* To do *
Only the closing stretch of the material is wanted: the line containing "ENC1: EC11 -> KY-040" and every line after it, transcribed exactly.

==*==

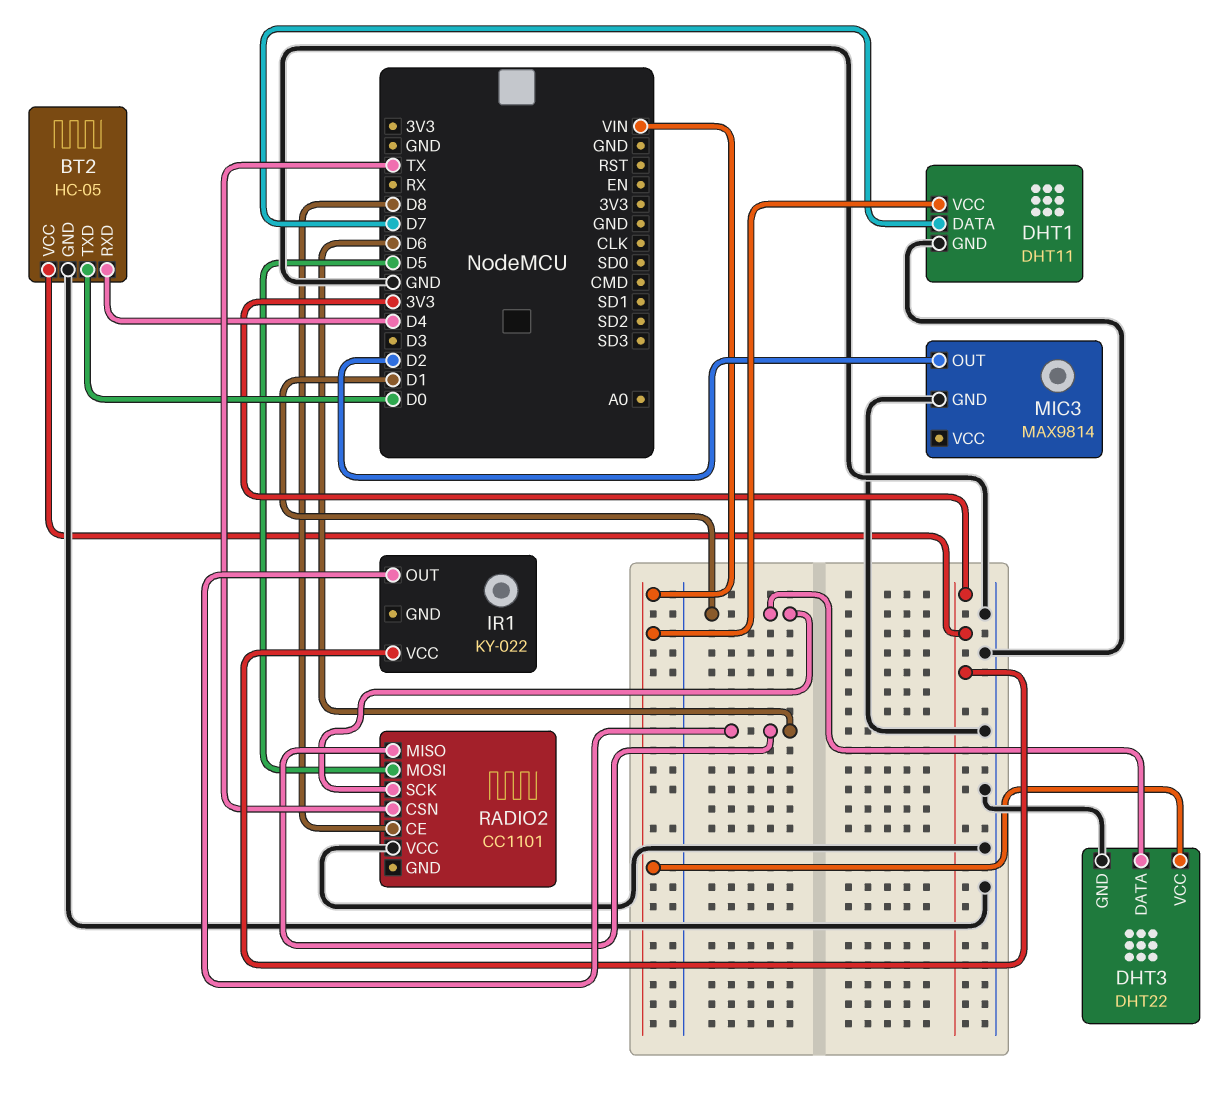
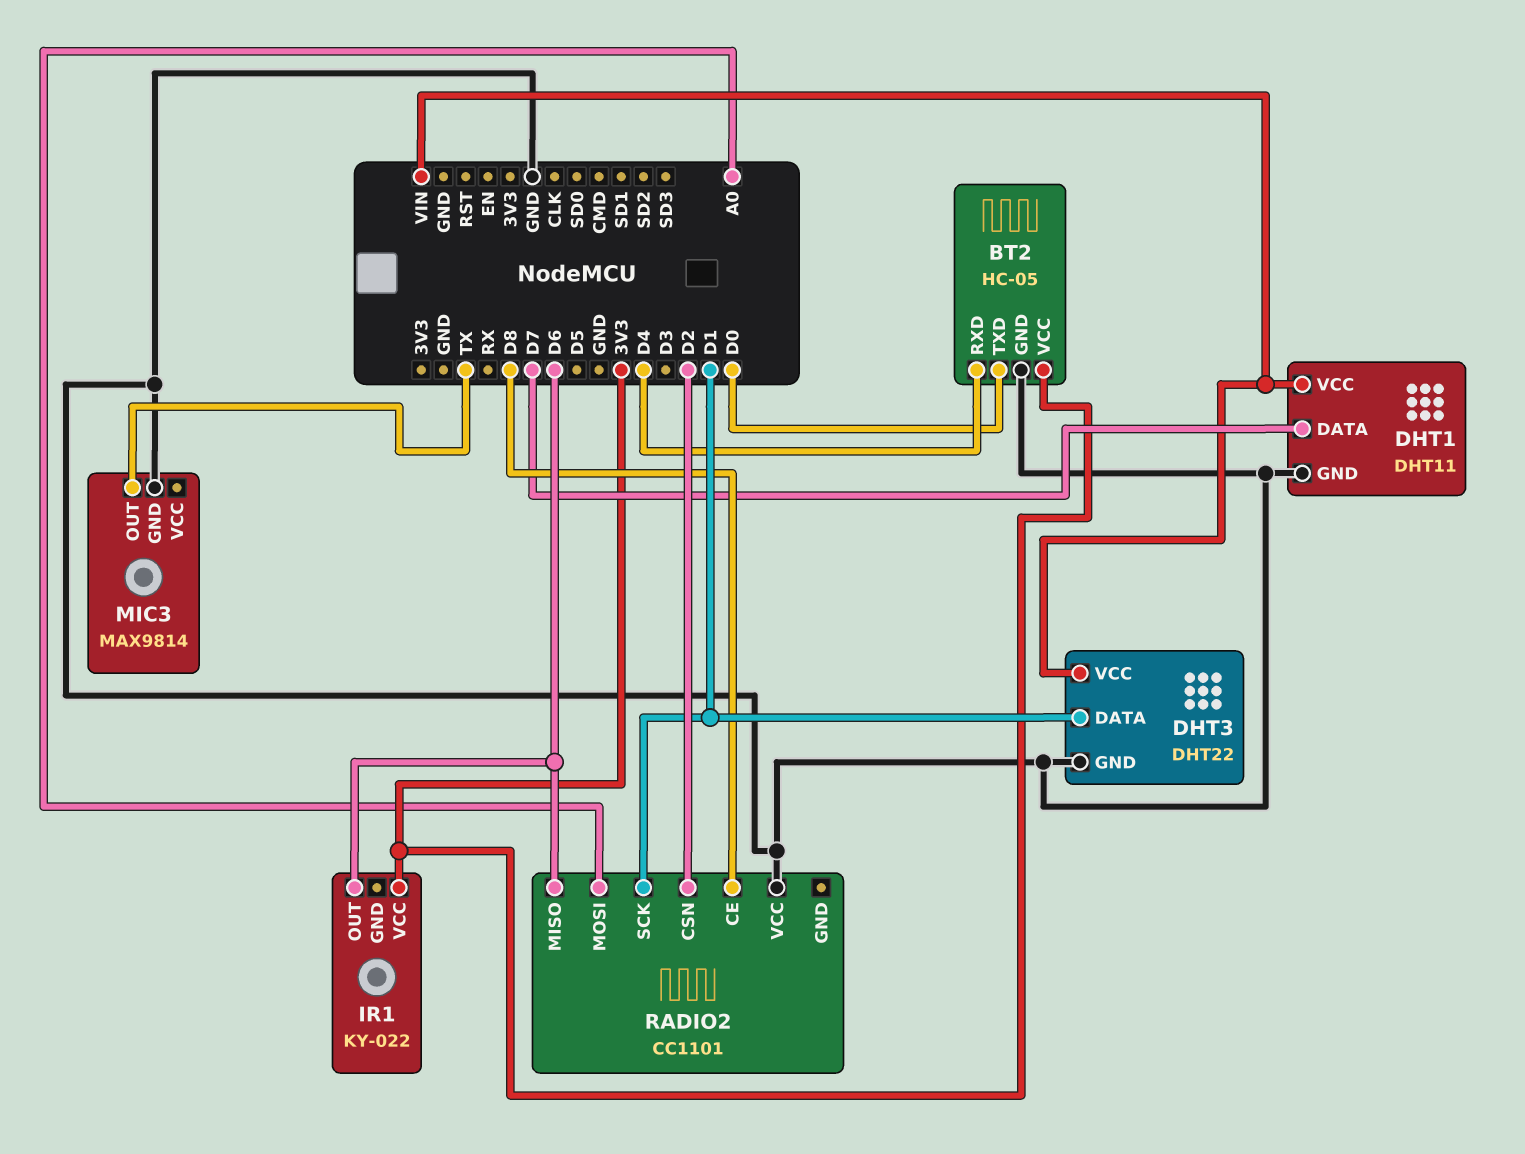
MIC3 pin OUT: D2 -> TX
RADIO2 pin CSN: TX -> D2
RADIO2 pin MOSI: D5 -> A0

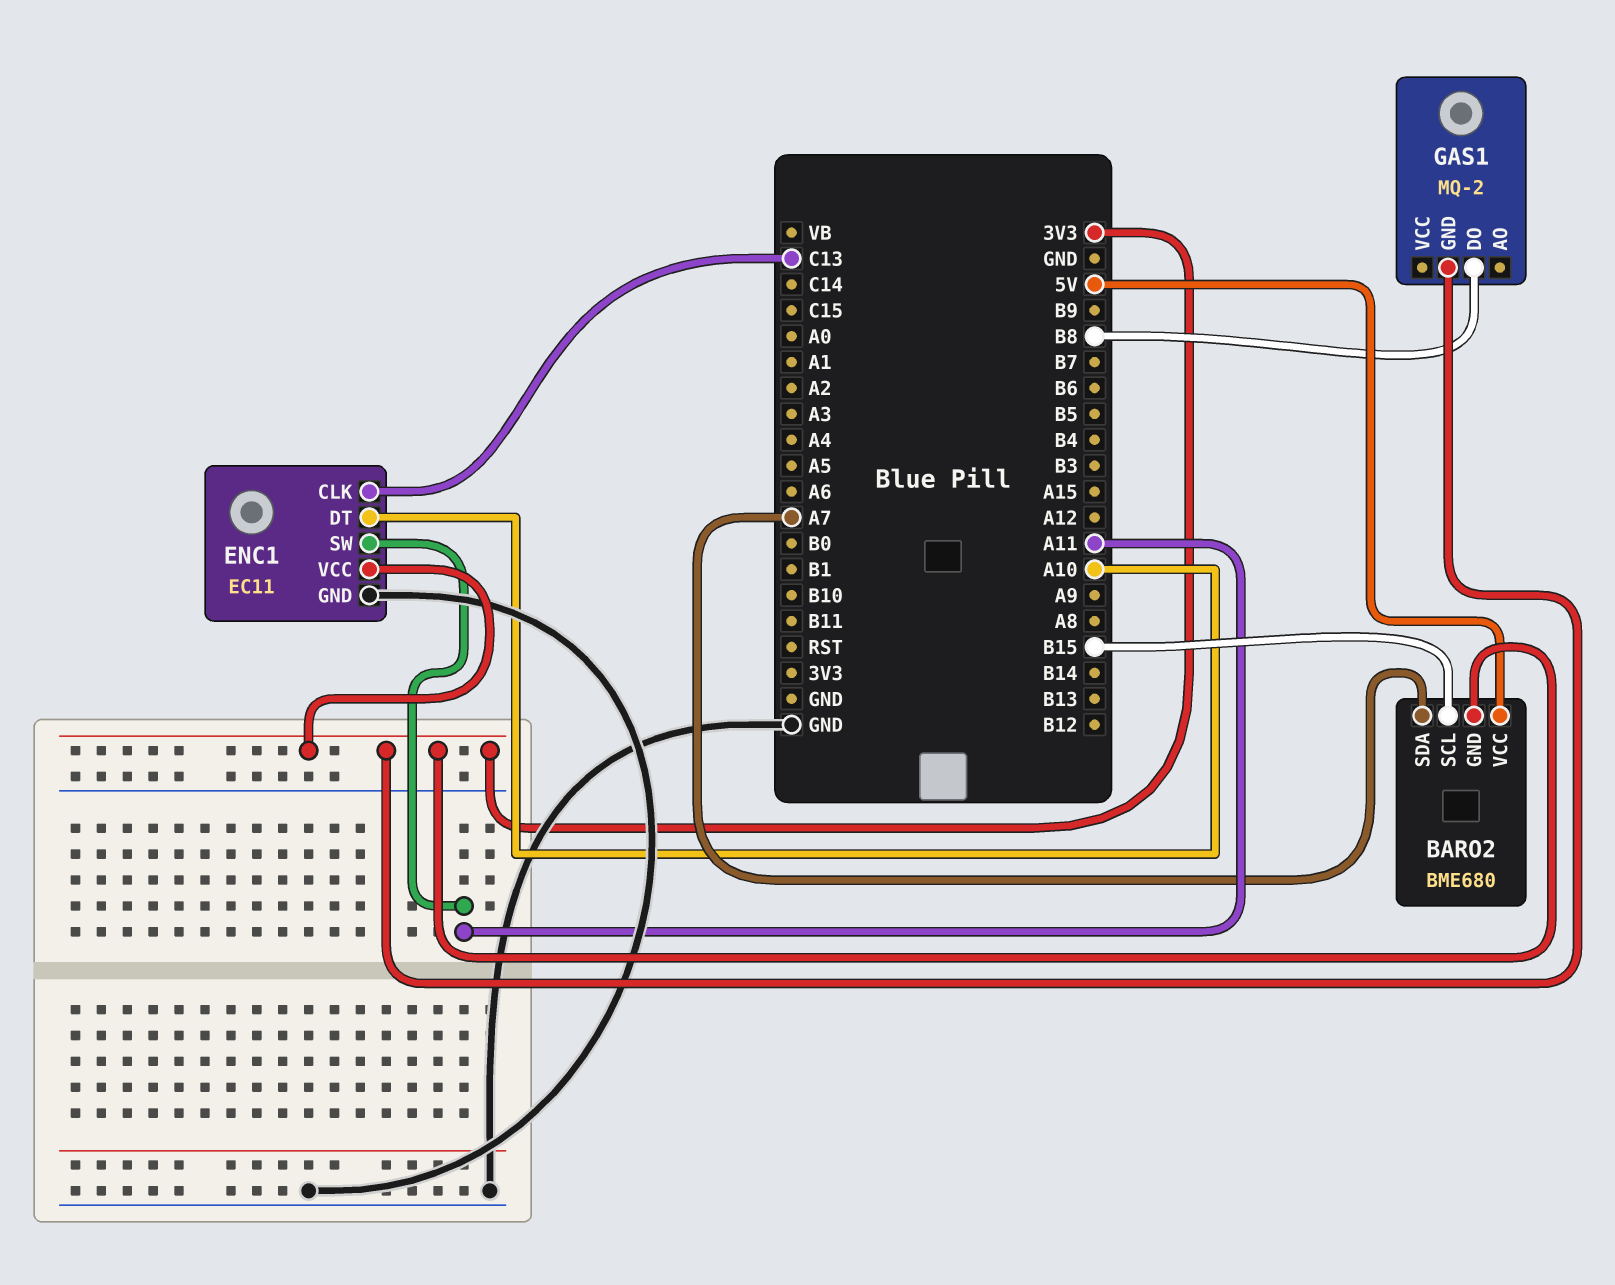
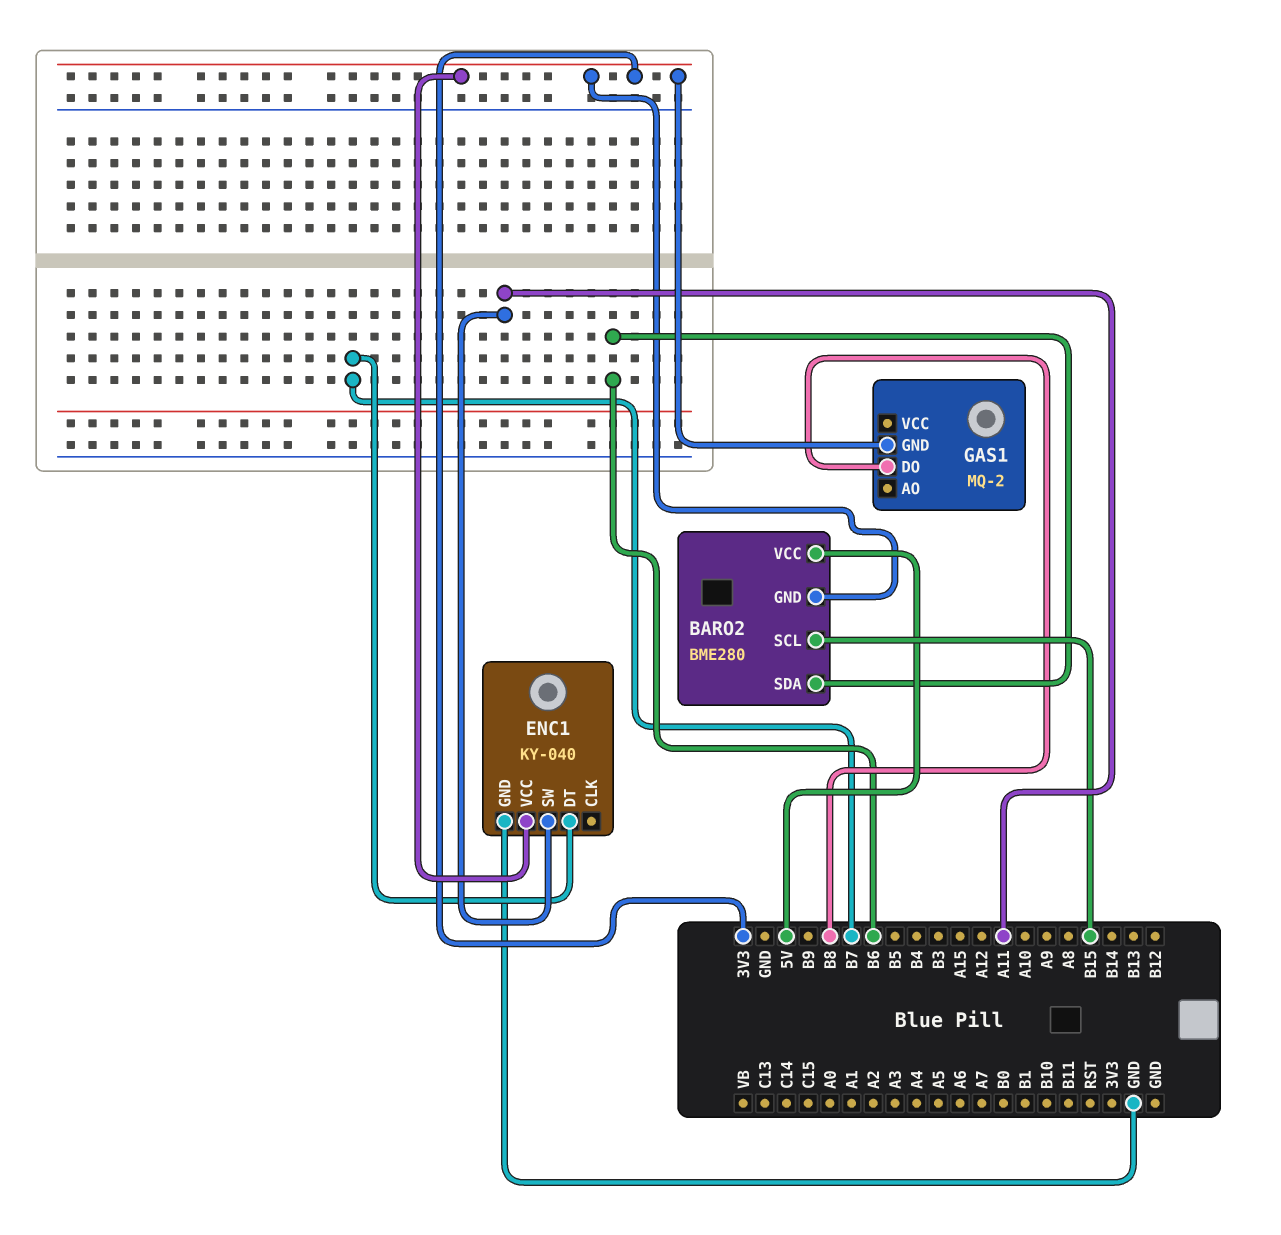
BARO2: BME680 -> BME280
BARO2 pin SDA: A7 -> B6
ENC1: EC11 -> KY-040
ENC1 pin CLK: C13 -> none
ENC1 pin DT: A10 -> B7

==*==

* Problem solution *
ENC1: EC11 -> KY-040
ENC1 pin CLK: C13 -> none
ENC1 pin DT: A10 -> B7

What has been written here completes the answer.